* **Listed entries**:
....

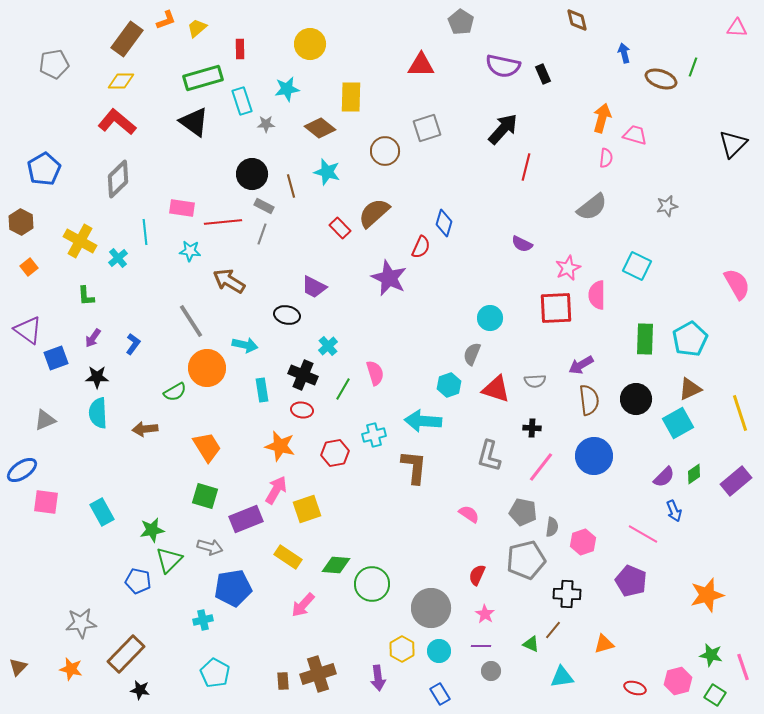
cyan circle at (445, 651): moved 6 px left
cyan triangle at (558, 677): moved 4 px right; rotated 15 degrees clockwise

....

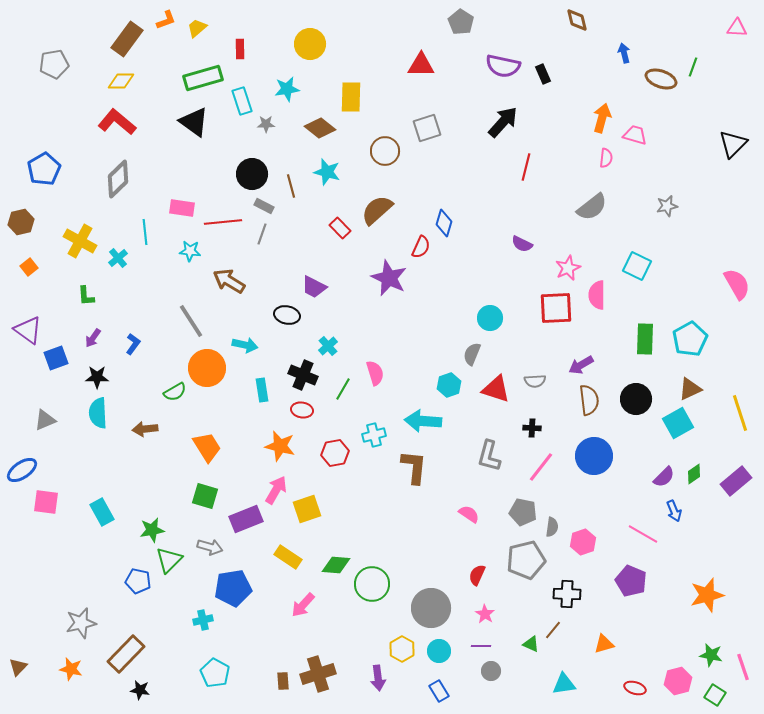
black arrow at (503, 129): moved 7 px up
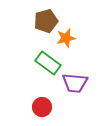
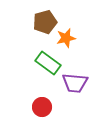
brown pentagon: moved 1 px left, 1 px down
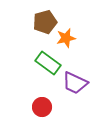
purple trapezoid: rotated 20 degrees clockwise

....

* **Given instruction**:
Copy the entries from the line that contains "cyan circle at (445, 651): moved 6 px left" through the line that contains "cyan triangle at", including both of those lines.

* **Worked solution**:
cyan circle at (445, 651): moved 6 px left
cyan triangle at (558, 677): moved 4 px right; rotated 15 degrees clockwise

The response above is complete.